» Record extracts
□ □ □
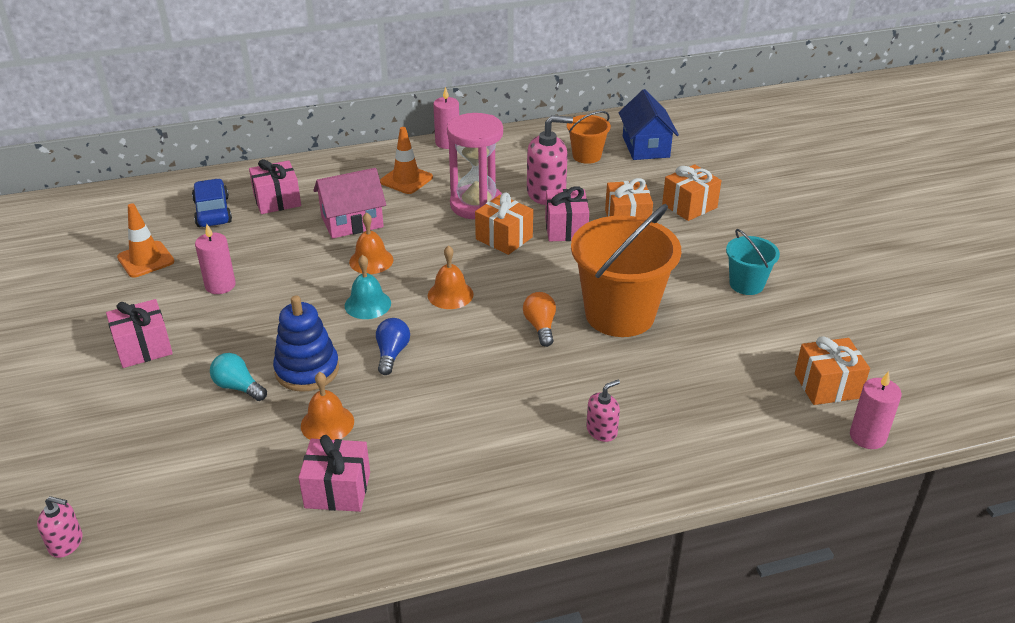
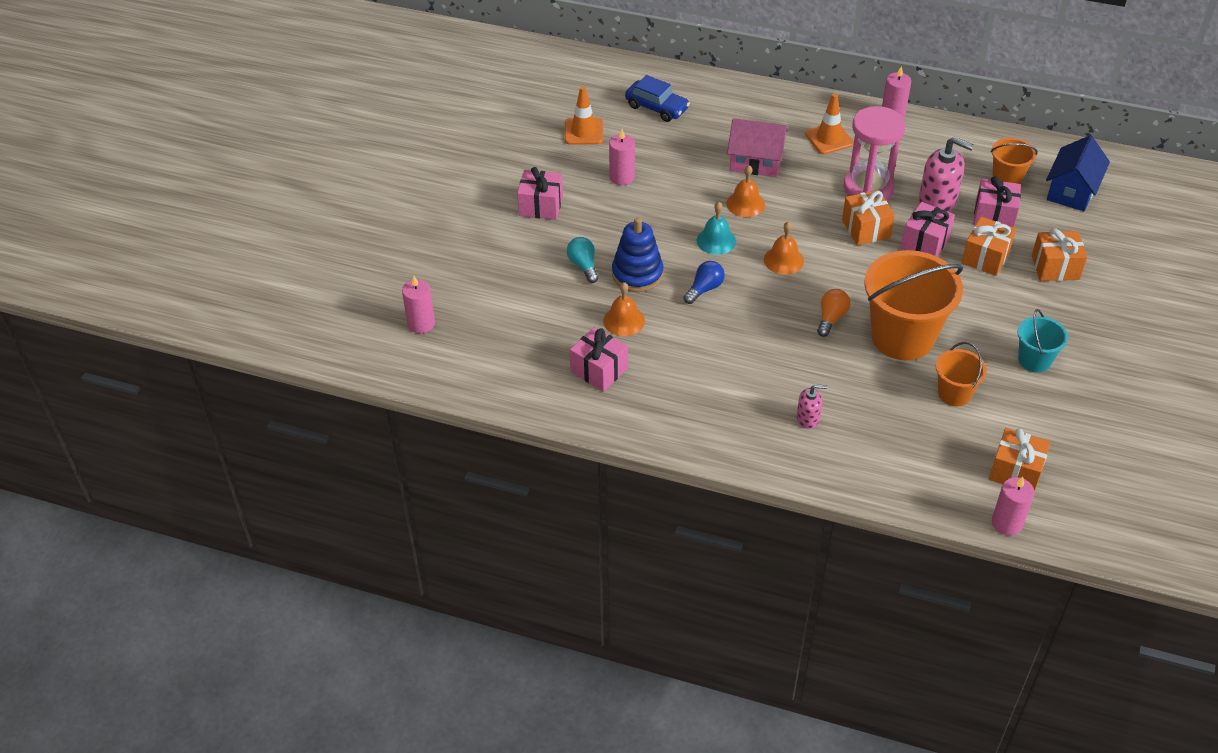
camera: 35 degrees right, 10 degrees up
(66, 543) = (421, 324): pink soap dispenser -> pink candle
(213, 212) = (657, 107): blue car -> blue car turned 105 degrees clockwise
(277, 200) = (712, 117): pink gift -> pink gift (994, 216)
(710, 343) = (954, 393): none -> orange bucket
□ □ □
» To-do item
The pictures should not appear in the copy; every other part of the records above must be returned exactly.

» Problem solution
camera: 35 degrees right, 10 degrees up
(66, 543) = (421, 324): pink soap dispenser -> pink candle
(213, 212) = (657, 107): blue car -> blue car turned 105 degrees clockwise
(277, 200) = (712, 117): pink gift -> pink gift (994, 216)
(710, 343) = (954, 393): none -> orange bucket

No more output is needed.